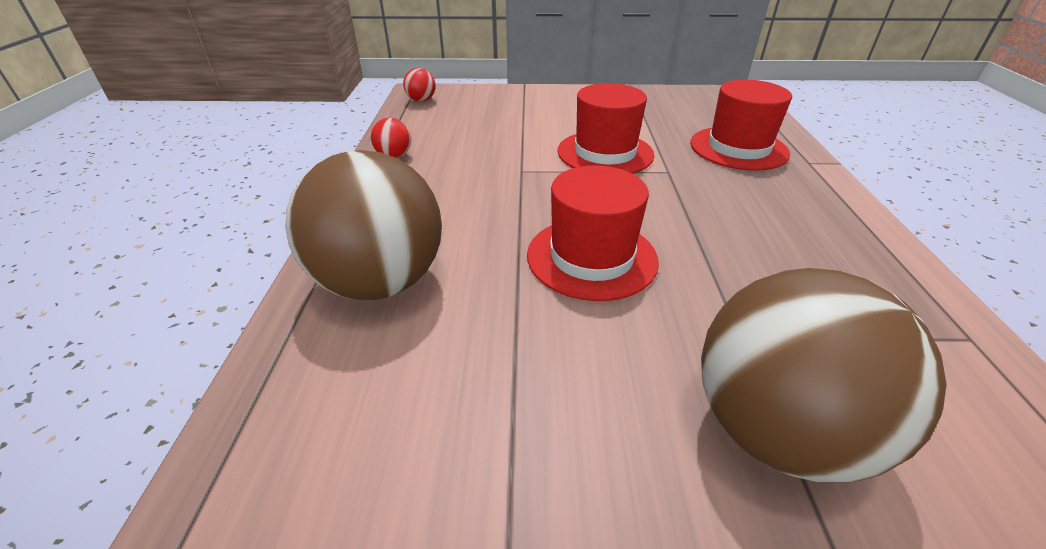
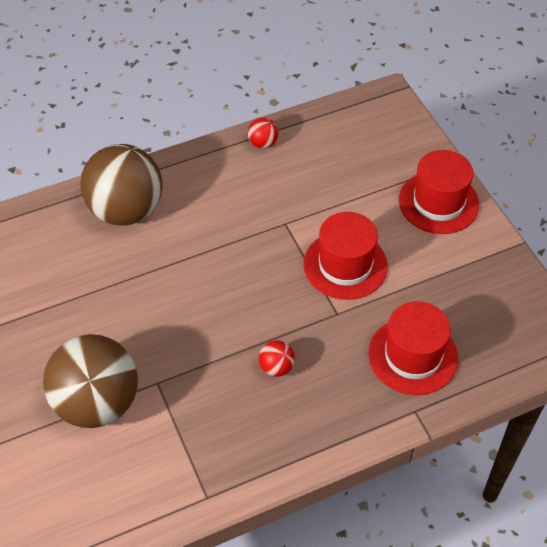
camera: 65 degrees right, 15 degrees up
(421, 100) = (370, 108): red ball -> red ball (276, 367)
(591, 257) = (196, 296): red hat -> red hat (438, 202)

○ ○ ○

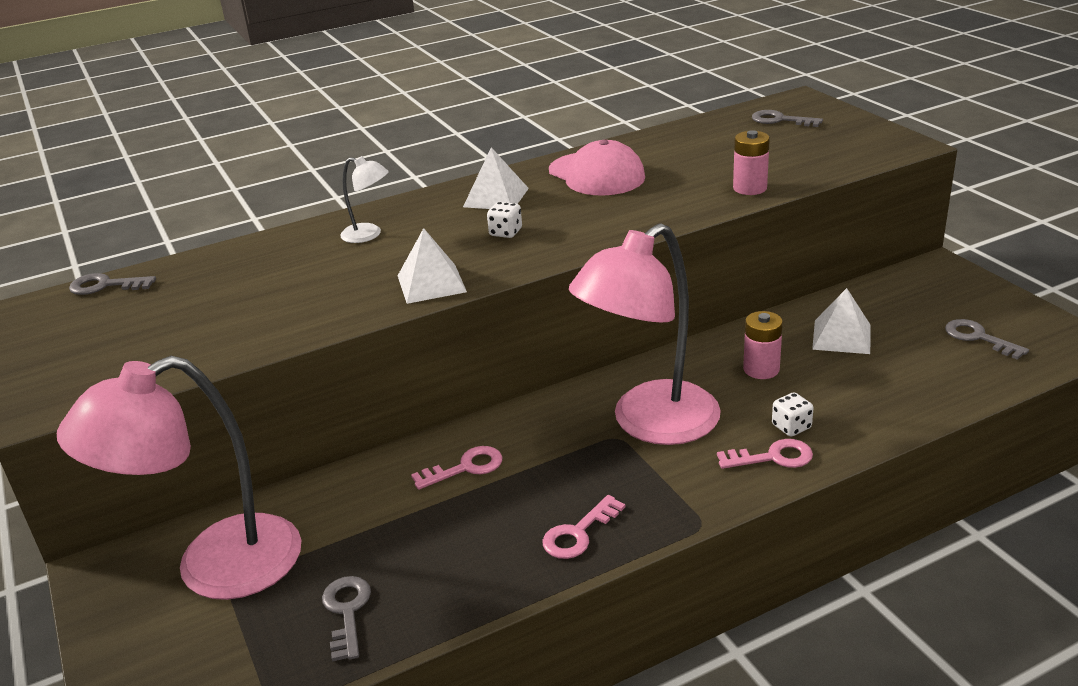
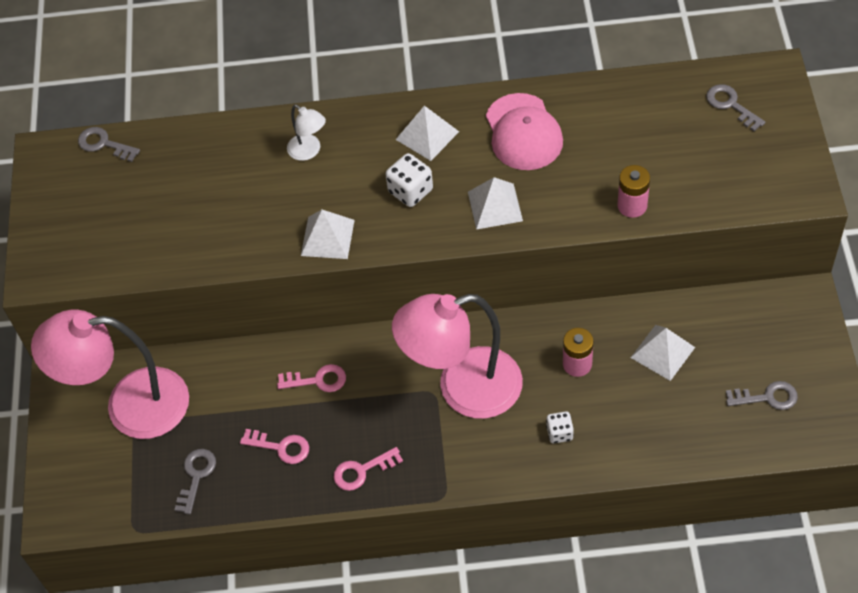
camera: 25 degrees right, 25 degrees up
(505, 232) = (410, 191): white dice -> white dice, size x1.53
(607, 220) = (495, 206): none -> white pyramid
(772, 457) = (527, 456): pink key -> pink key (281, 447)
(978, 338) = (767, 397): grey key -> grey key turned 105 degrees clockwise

○ ○ ○

(PROBLEM TO SOLVE)
Retype, in the same exact form, the lines of the material above from the line holding "camera: 65 degrees right, 15 degrees up" through the line holding "(591, 257) = (196, 296): red".

(EXPECTED ANSWER)
camera: 65 degrees right, 15 degrees up
(421, 100) = (370, 108): red ball -> red ball (276, 367)
(591, 257) = (196, 296): red hat -> red hat (438, 202)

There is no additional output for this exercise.